Your assignment: Write out, please, each line from the one containing "black glue stick: 7 -> 6" to the final line of the data, both included, exactly and without pictures.

BEGIN Material provided

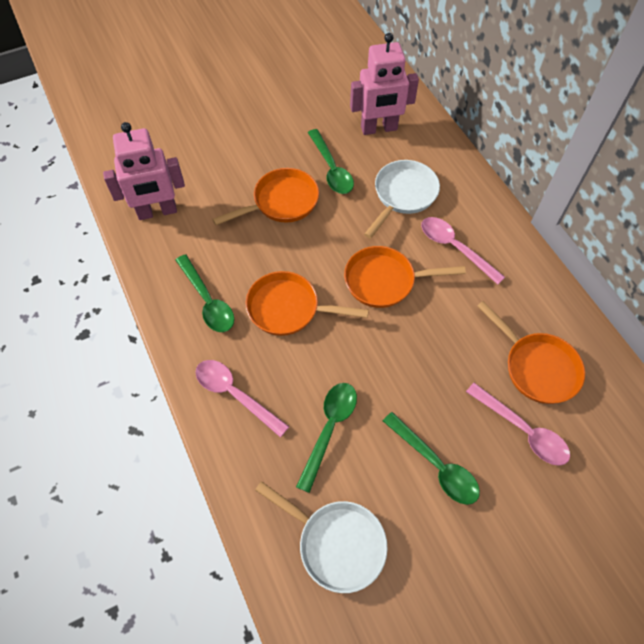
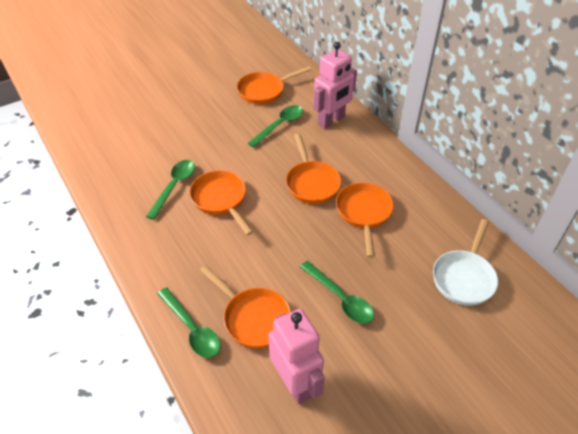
orange pan: 4 -> 5
pink spoon: 3 -> 0
white pan: 2 -> 1

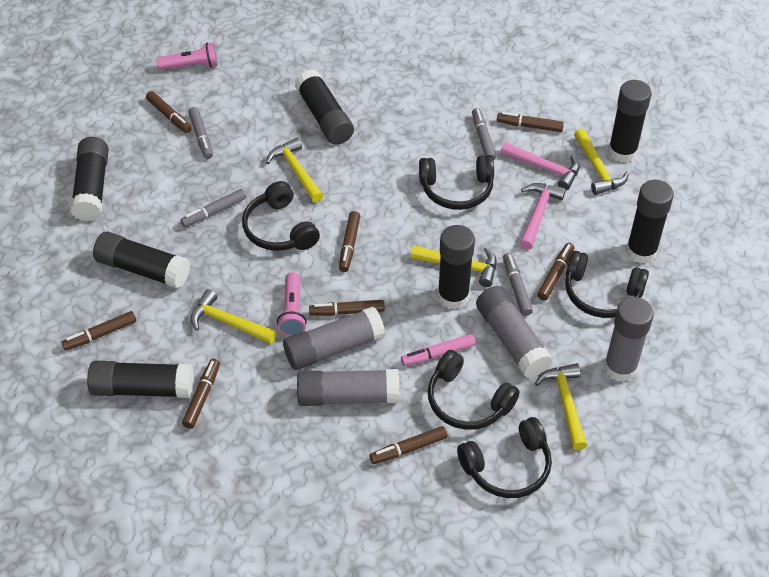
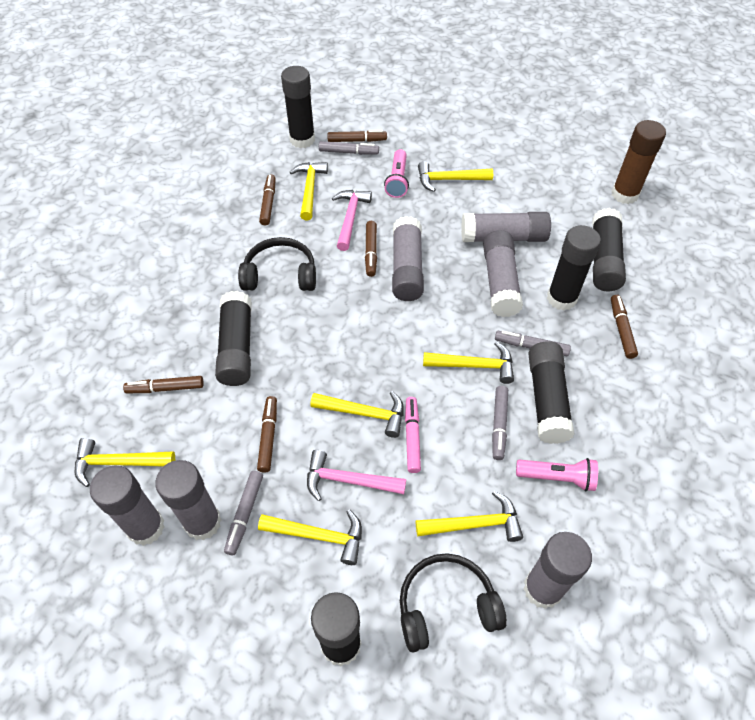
black glue stick: 7 -> 6
black headphones: 5 -> 2
brown glue stick: 0 -> 1
brown marker: 8 -> 6
grey glue stick: 4 -> 6
yellow hammer: 5 -> 7

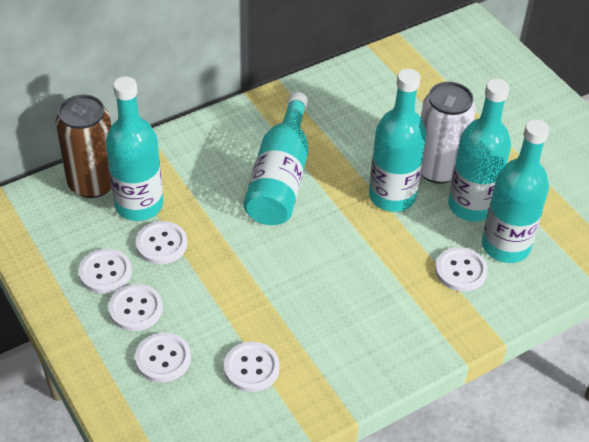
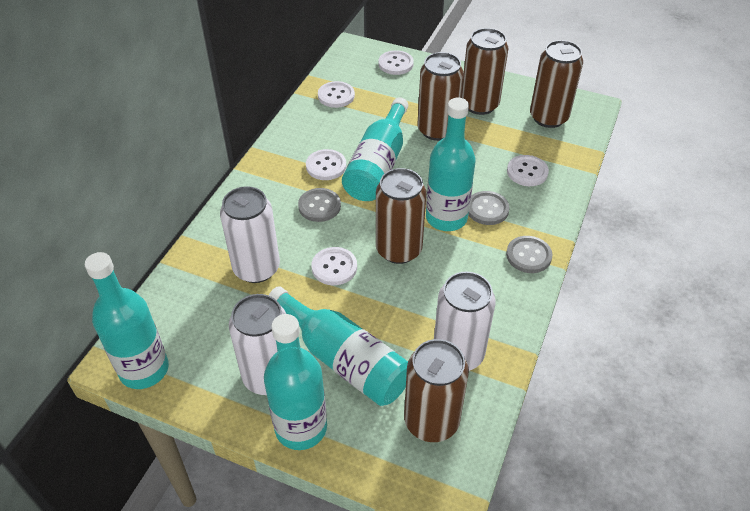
brown can: 1 -> 5
grey button: 0 -> 3
white button: 6 -> 5
white can: 1 -> 3

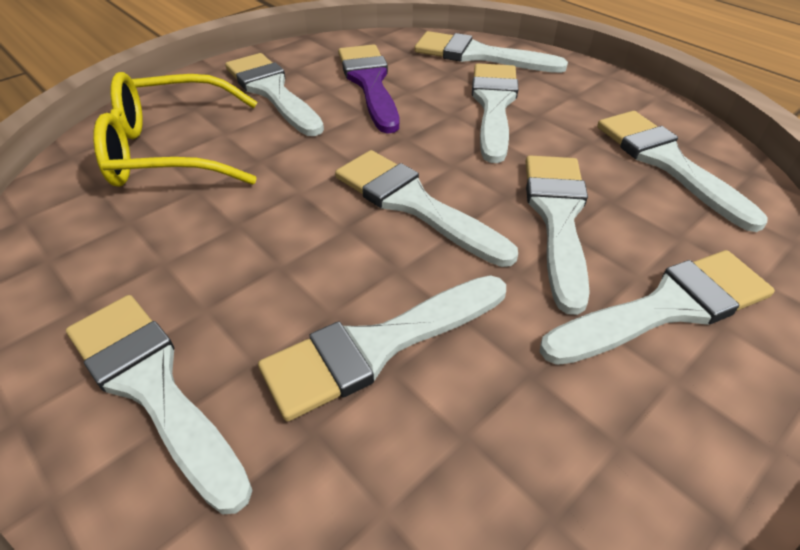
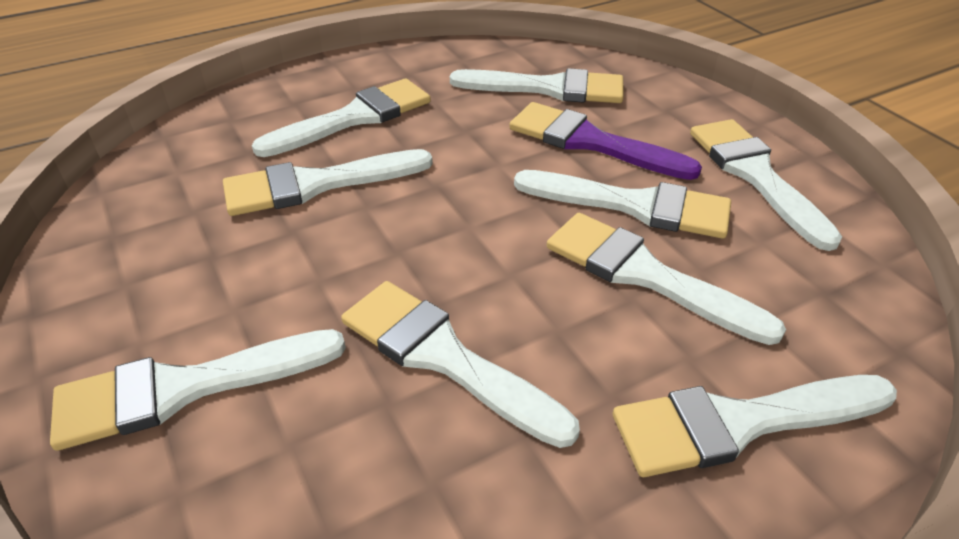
yellow glasses: 1 -> 0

END Material provided

Solution:
black glue stick: 7 -> 6
black headphones: 5 -> 2
brown glue stick: 0 -> 1
brown marker: 8 -> 6
grey glue stick: 4 -> 6
yellow hammer: 5 -> 7

brown can: 1 -> 5
grey button: 0 -> 3
white button: 6 -> 5
white can: 1 -> 3

yellow glasses: 1 -> 0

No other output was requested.